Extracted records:
·····
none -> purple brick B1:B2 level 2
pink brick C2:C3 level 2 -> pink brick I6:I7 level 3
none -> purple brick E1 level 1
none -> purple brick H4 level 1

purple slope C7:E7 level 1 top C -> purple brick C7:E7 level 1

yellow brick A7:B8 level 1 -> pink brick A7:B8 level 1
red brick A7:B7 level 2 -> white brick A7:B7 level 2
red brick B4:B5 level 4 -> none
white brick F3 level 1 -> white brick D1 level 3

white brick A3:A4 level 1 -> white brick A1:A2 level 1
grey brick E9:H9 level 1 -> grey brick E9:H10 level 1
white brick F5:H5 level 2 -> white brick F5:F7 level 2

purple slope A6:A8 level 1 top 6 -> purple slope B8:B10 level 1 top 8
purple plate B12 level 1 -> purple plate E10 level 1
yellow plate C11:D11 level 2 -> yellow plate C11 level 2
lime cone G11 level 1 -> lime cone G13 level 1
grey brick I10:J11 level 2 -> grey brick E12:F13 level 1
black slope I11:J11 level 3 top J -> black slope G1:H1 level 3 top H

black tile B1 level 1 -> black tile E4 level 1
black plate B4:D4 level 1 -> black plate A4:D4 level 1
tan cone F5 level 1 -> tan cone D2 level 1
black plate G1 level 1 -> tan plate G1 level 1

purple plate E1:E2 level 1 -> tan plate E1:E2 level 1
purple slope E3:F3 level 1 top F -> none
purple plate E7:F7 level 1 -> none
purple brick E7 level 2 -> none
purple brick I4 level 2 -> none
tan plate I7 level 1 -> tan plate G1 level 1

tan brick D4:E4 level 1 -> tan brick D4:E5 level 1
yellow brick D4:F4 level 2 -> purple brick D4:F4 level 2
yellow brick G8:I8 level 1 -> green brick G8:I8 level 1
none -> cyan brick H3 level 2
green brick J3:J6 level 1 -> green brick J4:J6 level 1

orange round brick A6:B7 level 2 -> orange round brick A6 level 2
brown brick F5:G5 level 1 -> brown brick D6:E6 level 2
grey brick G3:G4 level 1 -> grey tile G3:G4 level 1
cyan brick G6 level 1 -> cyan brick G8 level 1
·····
» **AIM OF THE EXERCISE**: Set down exactly the lines from the start of the records to the line with "black tile B1". Include that line, and add nothing more.

» **RESPONSE TO THIS TASK**:
none -> purple brick B1:B2 level 2
pink brick C2:C3 level 2 -> pink brick I6:I7 level 3
none -> purple brick E1 level 1
none -> purple brick H4 level 1

purple slope C7:E7 level 1 top C -> purple brick C7:E7 level 1

yellow brick A7:B8 level 1 -> pink brick A7:B8 level 1
red brick A7:B7 level 2 -> white brick A7:B7 level 2
red brick B4:B5 level 4 -> none
white brick F3 level 1 -> white brick D1 level 3

white brick A3:A4 level 1 -> white brick A1:A2 level 1
grey brick E9:H9 level 1 -> grey brick E9:H10 level 1
white brick F5:H5 level 2 -> white brick F5:F7 level 2

purple slope A6:A8 level 1 top 6 -> purple slope B8:B10 level 1 top 8
purple plate B12 level 1 -> purple plate E10 level 1
yellow plate C11:D11 level 2 -> yellow plate C11 level 2
lime cone G11 level 1 -> lime cone G13 level 1
grey brick I10:J11 level 2 -> grey brick E12:F13 level 1
black slope I11:J11 level 3 top J -> black slope G1:H1 level 3 top H

black tile B1 level 1 -> black tile E4 level 1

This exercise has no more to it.